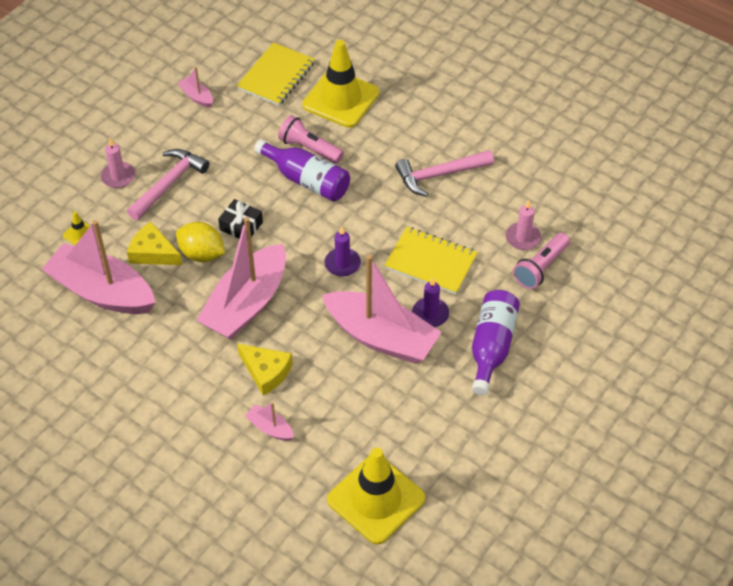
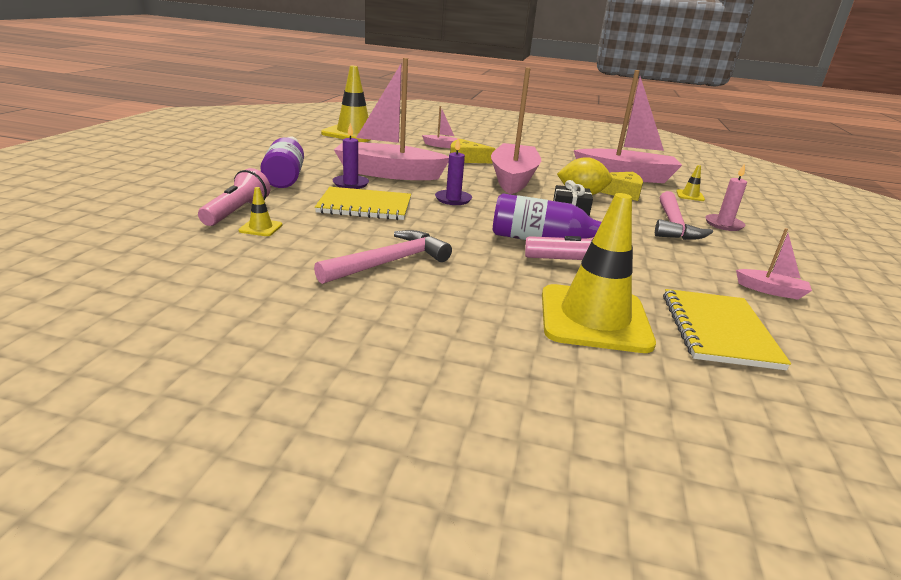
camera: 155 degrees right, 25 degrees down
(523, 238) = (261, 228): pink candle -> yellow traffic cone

※

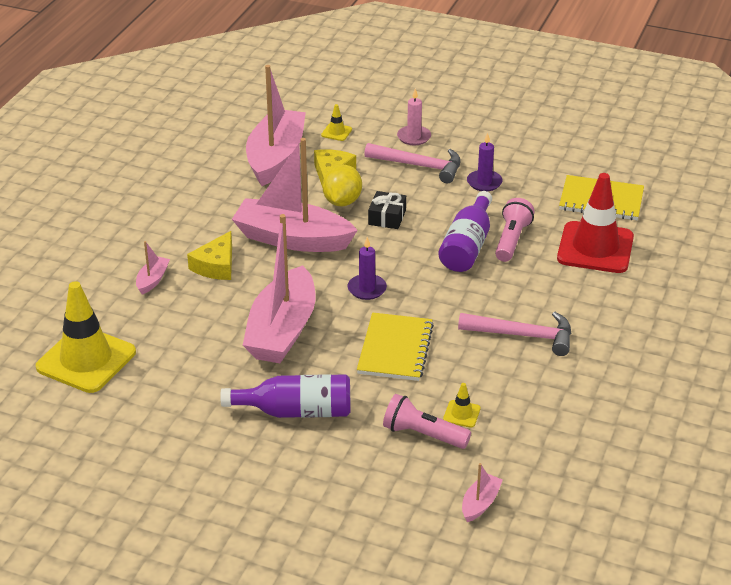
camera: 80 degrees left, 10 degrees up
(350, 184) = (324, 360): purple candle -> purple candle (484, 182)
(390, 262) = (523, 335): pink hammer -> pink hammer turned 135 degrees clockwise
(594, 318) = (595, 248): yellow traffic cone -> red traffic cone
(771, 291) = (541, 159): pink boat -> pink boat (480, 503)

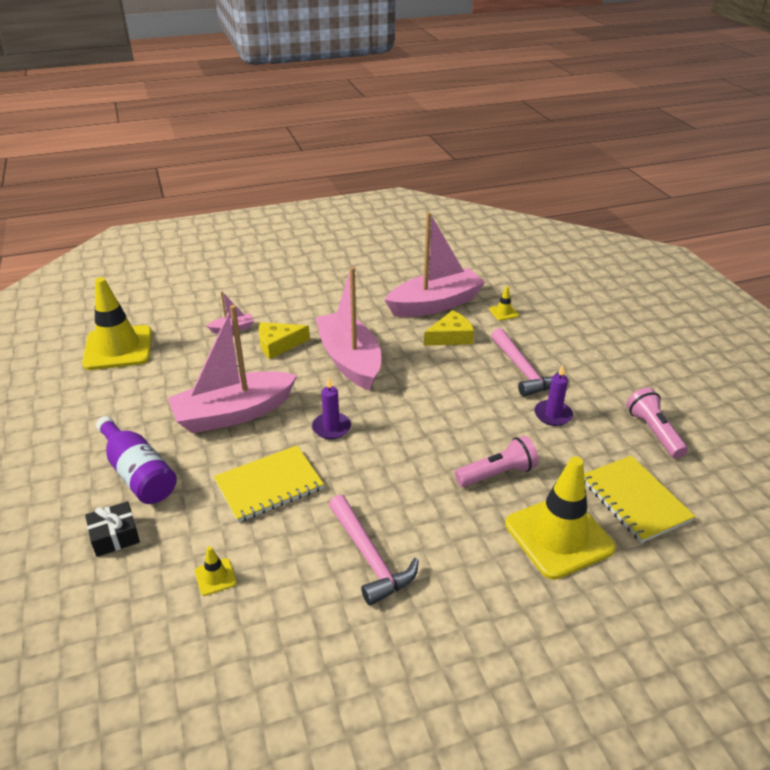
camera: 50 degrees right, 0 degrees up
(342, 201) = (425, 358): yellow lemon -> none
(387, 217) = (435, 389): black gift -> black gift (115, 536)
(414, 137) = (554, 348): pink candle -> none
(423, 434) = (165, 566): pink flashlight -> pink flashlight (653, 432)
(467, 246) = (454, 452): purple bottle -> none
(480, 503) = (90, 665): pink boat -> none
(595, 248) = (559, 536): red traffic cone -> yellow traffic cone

※

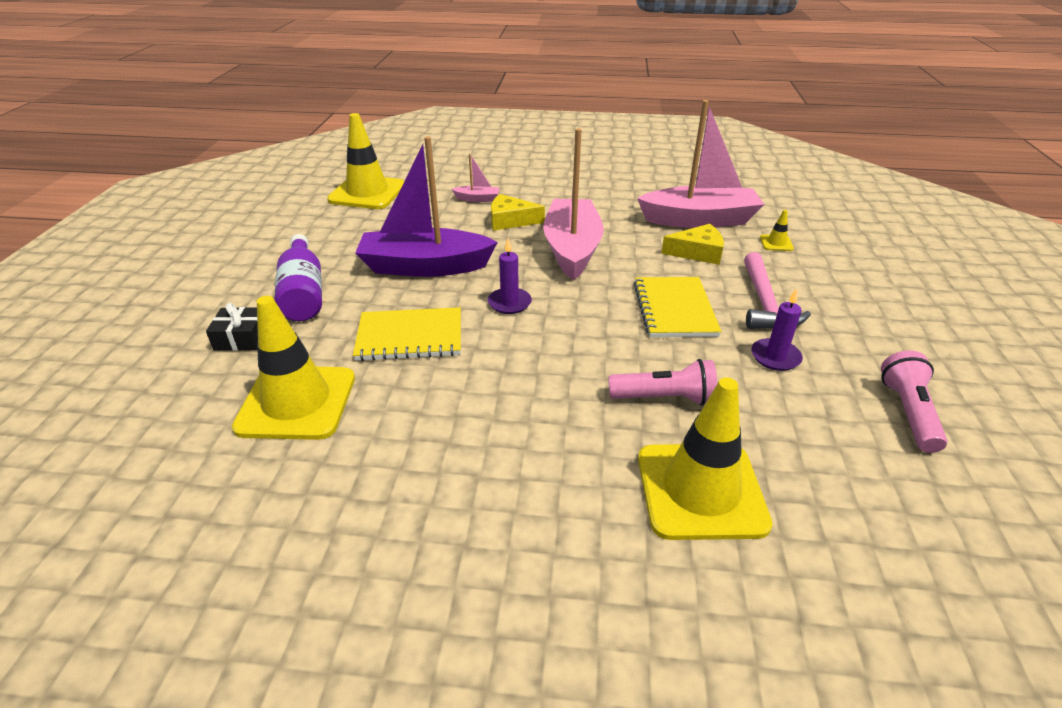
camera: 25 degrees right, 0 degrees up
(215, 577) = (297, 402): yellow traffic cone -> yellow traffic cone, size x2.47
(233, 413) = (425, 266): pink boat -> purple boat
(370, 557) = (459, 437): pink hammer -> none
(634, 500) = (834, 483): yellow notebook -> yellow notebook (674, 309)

※

Of the entries above, transcribe exactly those lines that fall between the line containing "(342, 201) = (425, 358): yellow lemon -> none" and the line containing "(595, 248) = (559, 536): red", together with those two lines.

Final answer —
(342, 201) = (425, 358): yellow lemon -> none
(387, 217) = (435, 389): black gift -> black gift (115, 536)
(414, 137) = (554, 348): pink candle -> none
(423, 434) = (165, 566): pink flashlight -> pink flashlight (653, 432)
(467, 246) = (454, 452): purple bottle -> none
(480, 503) = (90, 665): pink boat -> none
(595, 248) = (559, 536): red traffic cone -> yellow traffic cone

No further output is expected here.